◆ **Data**:
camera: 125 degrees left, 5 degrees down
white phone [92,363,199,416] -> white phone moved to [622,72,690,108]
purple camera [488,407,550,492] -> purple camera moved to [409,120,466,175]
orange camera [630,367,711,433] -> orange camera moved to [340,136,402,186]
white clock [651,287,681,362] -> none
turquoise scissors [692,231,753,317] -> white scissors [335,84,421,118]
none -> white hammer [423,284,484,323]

...

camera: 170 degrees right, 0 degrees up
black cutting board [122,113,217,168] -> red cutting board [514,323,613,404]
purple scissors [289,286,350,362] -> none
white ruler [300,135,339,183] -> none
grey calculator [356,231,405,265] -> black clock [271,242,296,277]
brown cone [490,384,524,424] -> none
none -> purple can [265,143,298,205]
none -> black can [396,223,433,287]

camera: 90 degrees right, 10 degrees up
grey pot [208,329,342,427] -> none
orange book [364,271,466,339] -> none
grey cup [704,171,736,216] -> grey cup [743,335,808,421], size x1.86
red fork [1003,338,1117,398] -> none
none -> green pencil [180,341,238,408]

* * *

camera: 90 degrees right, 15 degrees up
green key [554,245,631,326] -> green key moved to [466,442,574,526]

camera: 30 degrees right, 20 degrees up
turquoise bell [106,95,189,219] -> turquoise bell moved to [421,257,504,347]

◆ **Problem requirements**:
Taking the entries above, restate exactly those lines that fall between the line with "none -> purple can [265,143,298,205]" and the line with "grey cup [704,171,736,216]", keeping both of those lines too.

◆ **Answer for this exercise**:
none -> purple can [265,143,298,205]
none -> black can [396,223,433,287]

camera: 90 degrees right, 10 degrees up
grey pot [208,329,342,427] -> none
orange book [364,271,466,339] -> none
grey cup [704,171,736,216] -> grey cup [743,335,808,421], size x1.86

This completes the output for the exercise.